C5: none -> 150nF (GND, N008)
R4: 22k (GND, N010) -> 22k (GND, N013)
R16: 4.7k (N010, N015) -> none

==

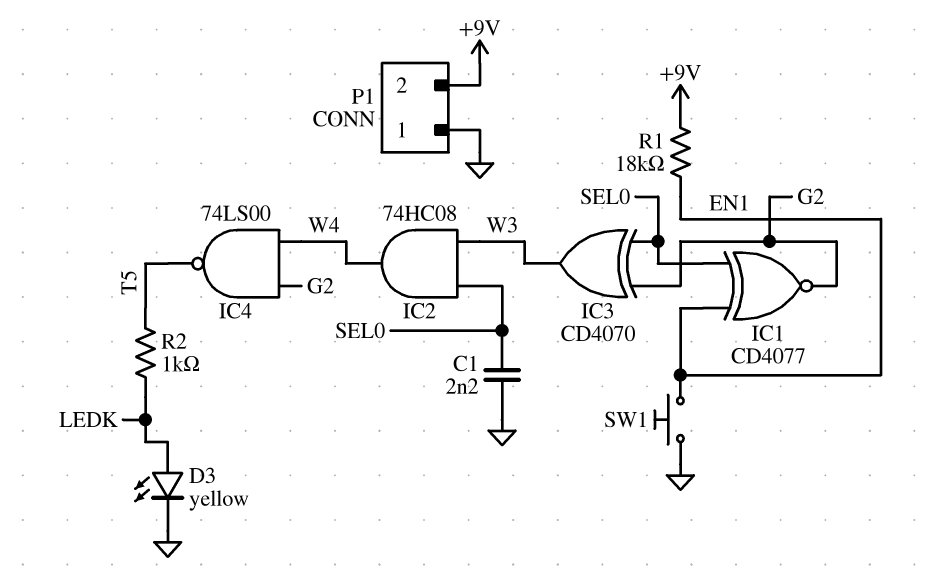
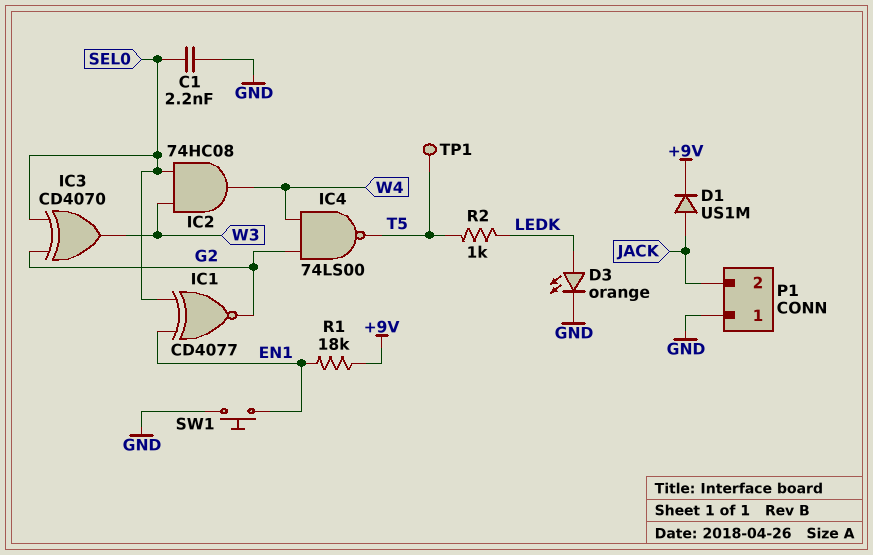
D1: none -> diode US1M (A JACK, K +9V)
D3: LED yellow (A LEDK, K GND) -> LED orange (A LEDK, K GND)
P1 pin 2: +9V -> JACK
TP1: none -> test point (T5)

• _Task directions_
Search the records for the word "JACK". Copy each line where it appears.

• _Task output_
D1: none -> diode US1M (A JACK, K +9V)
P1 pin 2: +9V -> JACK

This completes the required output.